• [Description of the task]:
Beginning with the first line of the entries below, quote each line until you reach and include the line with "pink pot: 4 -> 2".

○ ○ ○ ○ ○ ○ ○

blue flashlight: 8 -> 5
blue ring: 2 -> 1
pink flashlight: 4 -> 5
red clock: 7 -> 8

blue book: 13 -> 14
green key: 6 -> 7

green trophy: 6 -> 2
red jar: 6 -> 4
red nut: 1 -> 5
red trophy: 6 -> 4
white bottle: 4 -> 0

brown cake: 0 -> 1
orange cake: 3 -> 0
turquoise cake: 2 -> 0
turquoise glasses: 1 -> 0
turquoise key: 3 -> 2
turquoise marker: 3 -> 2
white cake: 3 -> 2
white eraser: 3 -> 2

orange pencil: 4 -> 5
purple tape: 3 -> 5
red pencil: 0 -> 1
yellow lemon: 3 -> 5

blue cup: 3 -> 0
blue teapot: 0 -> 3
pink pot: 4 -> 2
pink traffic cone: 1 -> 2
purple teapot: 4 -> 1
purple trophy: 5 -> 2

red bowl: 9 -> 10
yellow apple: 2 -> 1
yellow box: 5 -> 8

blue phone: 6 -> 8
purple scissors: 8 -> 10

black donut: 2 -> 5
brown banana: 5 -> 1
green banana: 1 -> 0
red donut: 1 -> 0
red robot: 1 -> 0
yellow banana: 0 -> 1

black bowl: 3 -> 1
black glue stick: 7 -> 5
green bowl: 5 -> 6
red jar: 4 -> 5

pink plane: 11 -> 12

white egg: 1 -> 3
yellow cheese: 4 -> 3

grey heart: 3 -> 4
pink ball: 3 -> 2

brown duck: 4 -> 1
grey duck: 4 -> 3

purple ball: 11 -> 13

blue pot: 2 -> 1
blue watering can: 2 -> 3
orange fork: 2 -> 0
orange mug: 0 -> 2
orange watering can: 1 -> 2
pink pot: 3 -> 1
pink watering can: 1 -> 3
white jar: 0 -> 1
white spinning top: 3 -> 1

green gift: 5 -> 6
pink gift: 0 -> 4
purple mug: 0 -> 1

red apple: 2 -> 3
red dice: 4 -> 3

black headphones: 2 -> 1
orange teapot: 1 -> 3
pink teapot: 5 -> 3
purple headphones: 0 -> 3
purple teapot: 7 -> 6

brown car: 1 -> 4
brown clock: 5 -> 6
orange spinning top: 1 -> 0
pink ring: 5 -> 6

○ ○ ○ ○ ○ ○ ○

• [The completed task]:
blue flashlight: 8 -> 5
blue ring: 2 -> 1
pink flashlight: 4 -> 5
red clock: 7 -> 8

blue book: 13 -> 14
green key: 6 -> 7

green trophy: 6 -> 2
red jar: 6 -> 4
red nut: 1 -> 5
red trophy: 6 -> 4
white bottle: 4 -> 0

brown cake: 0 -> 1
orange cake: 3 -> 0
turquoise cake: 2 -> 0
turquoise glasses: 1 -> 0
turquoise key: 3 -> 2
turquoise marker: 3 -> 2
white cake: 3 -> 2
white eraser: 3 -> 2

orange pencil: 4 -> 5
purple tape: 3 -> 5
red pencil: 0 -> 1
yellow lemon: 3 -> 5

blue cup: 3 -> 0
blue teapot: 0 -> 3
pink pot: 4 -> 2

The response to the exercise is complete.